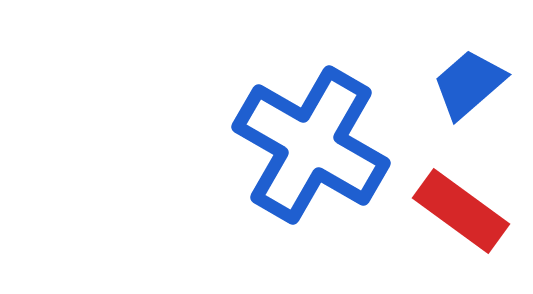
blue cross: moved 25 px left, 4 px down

* * *

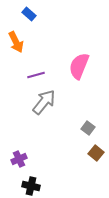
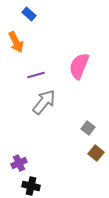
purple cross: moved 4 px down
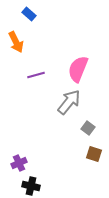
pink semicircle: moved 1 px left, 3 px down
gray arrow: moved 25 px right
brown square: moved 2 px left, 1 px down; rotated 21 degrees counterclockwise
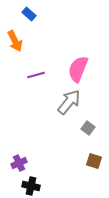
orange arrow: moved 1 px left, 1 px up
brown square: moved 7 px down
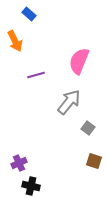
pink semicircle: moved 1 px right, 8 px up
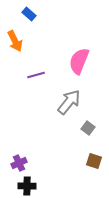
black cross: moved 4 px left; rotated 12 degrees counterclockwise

◆ Request ◆
Convert everything from the line containing "purple cross: moved 4 px down" down to and including the line containing "black cross: moved" into a Markdown table with the columns No. and Line, numbering each row and skipping blank lines. Leave the pictures out of the table.

◆ Exercise response ◆
| No. | Line |
|---|---|
| 1 | purple cross: moved 4 px down |
| 2 | pink semicircle: moved 1 px left, 3 px down |
| 3 | gray arrow: moved 25 px right |
| 4 | brown square: moved 2 px left, 1 px down; rotated 21 degrees counterclockwise |
| 5 | orange arrow: moved 1 px left, 1 px up |
| 6 | brown square: moved 7 px down |
| 7 | pink semicircle: moved 1 px right, 8 px up |
| 8 | black cross: moved 4 px left; rotated 12 degrees counterclockwise |